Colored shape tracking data

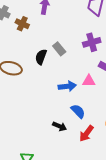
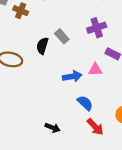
black arrow: (60, 126) -> (53, 128), moved
red arrow: (86, 133) -> (95, 127), turned -78

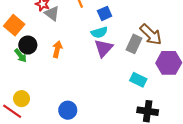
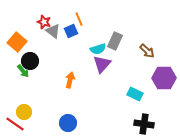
blue square: (105, 13) -> (71, 31), moved
brown arrow: (151, 35) -> (147, 51), size x0.7
gray rectangle: (134, 44) -> (115, 41), moved
orange arrow: (57, 49) -> (70, 80), moved

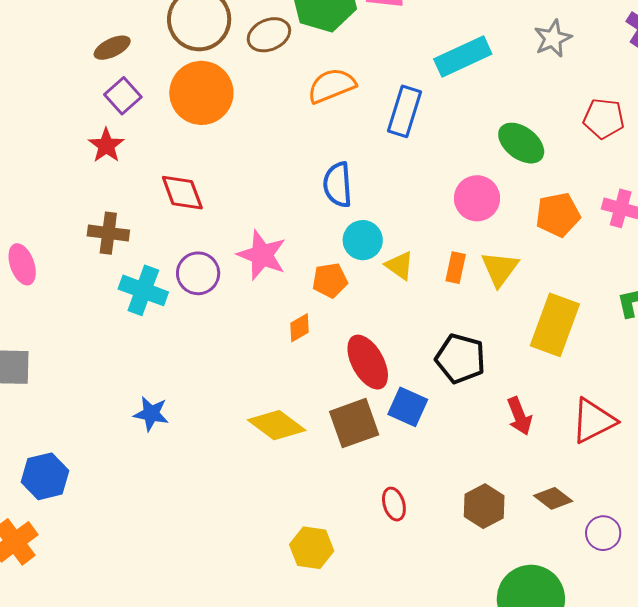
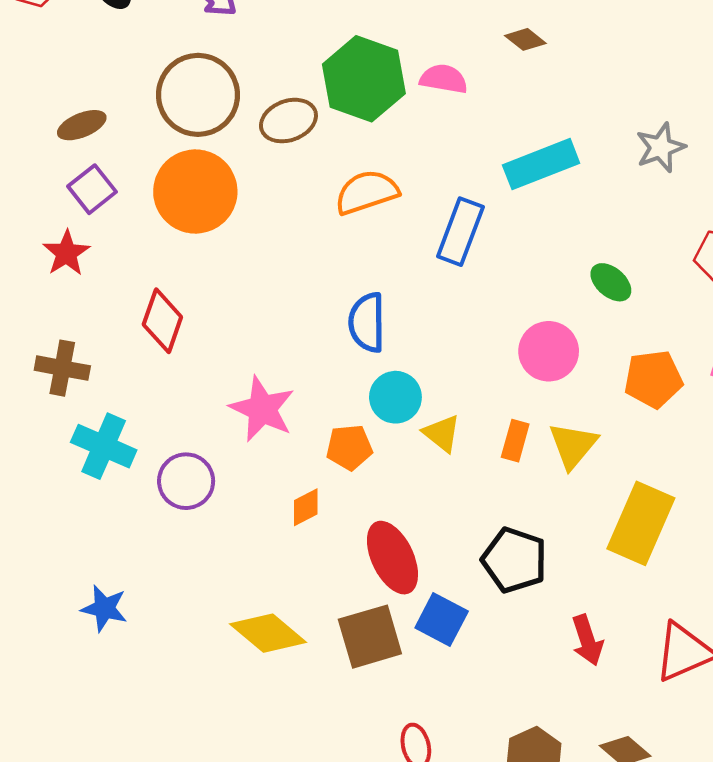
green ellipse: (521, 143) -> (611, 282), size x0.7
red diamond: (182, 193) -> (162, 321), turned 36
purple circle: (198, 273) -> (186, 481), moved

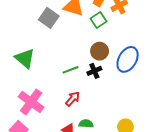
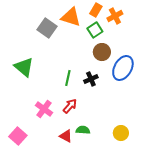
brown circle: (100, 51) -> (102, 52), moved
green line: (71, 70) -> (68, 78), turned -56
pink cross: (31, 102) -> (44, 109), moved, size x0.7

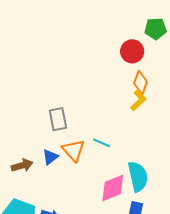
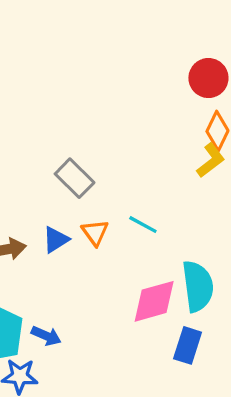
gray rectangle: (58, 119) -> (75, 178), turned -40
orange triangle: (73, 150) -> (95, 232), size x0.7

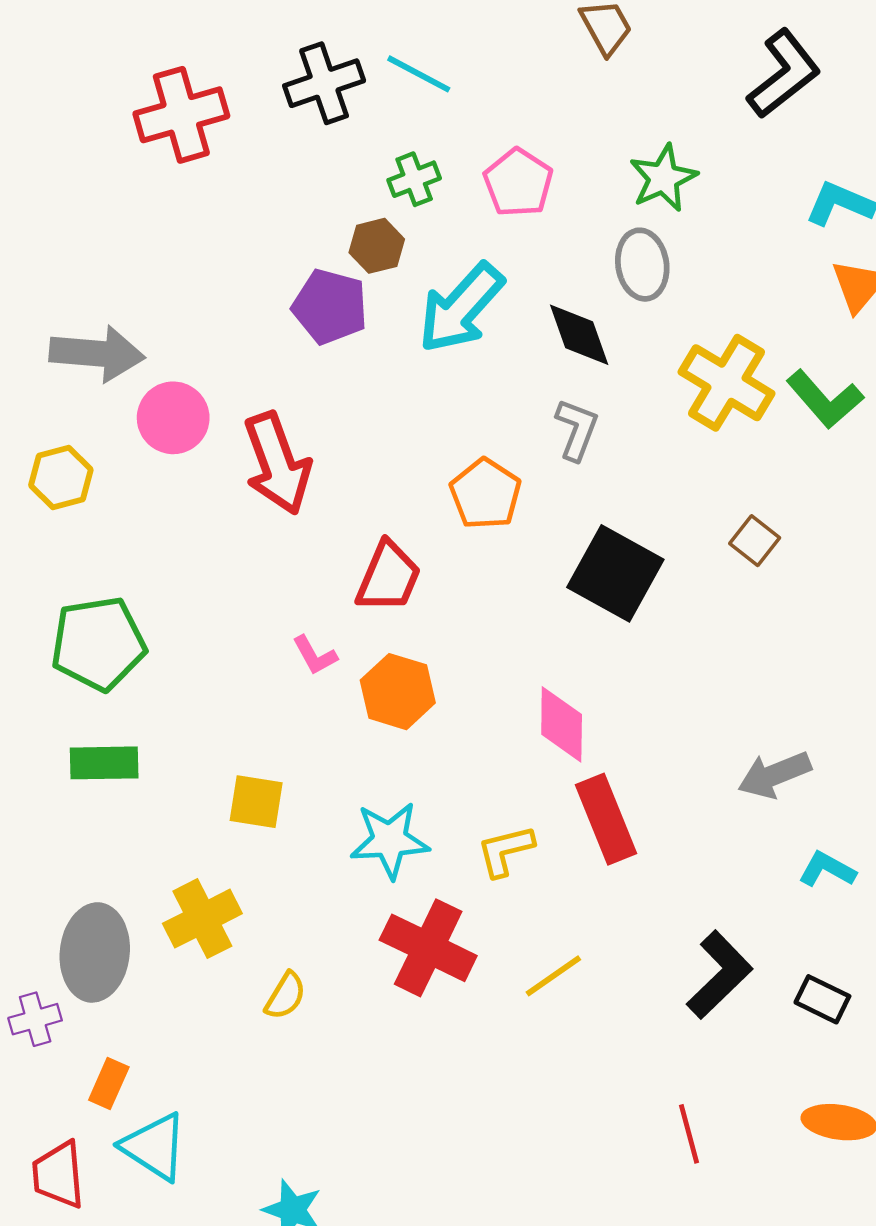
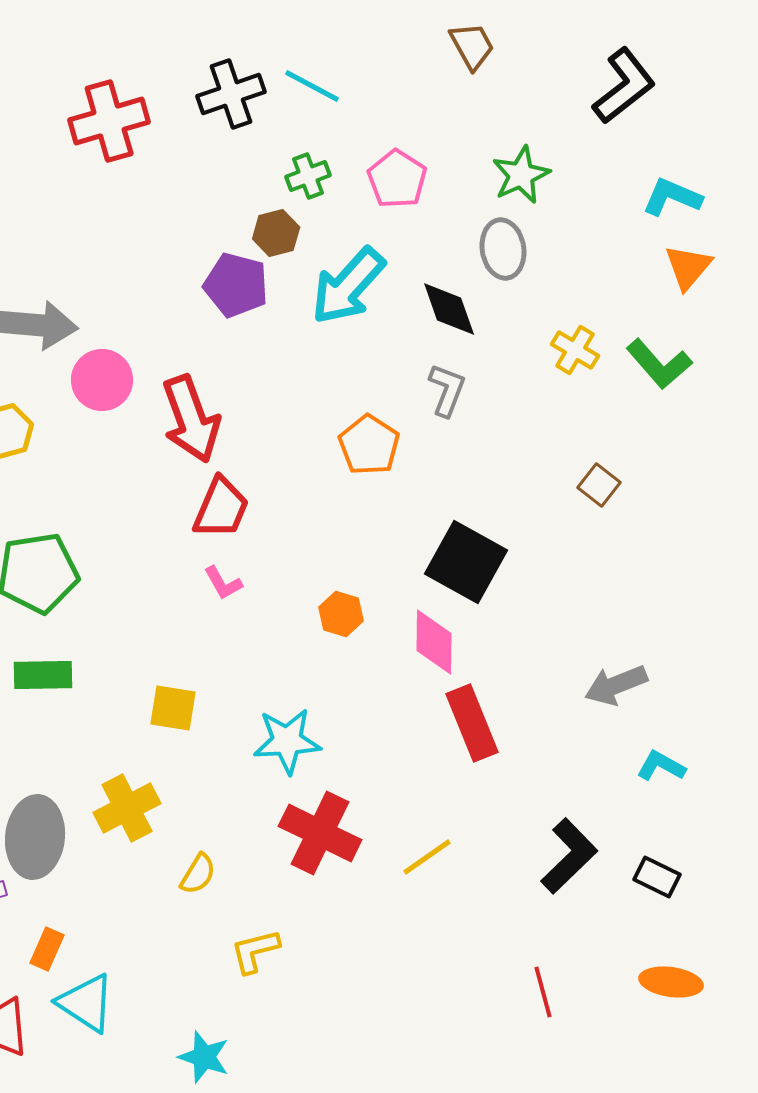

**Your assignment**
Quote only the lines that start at the line holding "red diamond: (182, 193)" and end at the last line of the entries, including both of those lines, and omit every picture.

**Expected answer**
red diamond: (182, 193) -> (162, 321), turned 36
purple circle: (198, 273) -> (186, 481), moved

brown circle: (100, 51) -> (102, 52), moved
green line: (71, 70) -> (68, 78), turned -56
pink cross: (31, 102) -> (44, 109), moved, size x0.7

gray rectangle: (58, 119) -> (75, 178), turned -40
orange triangle: (73, 150) -> (95, 232), size x0.7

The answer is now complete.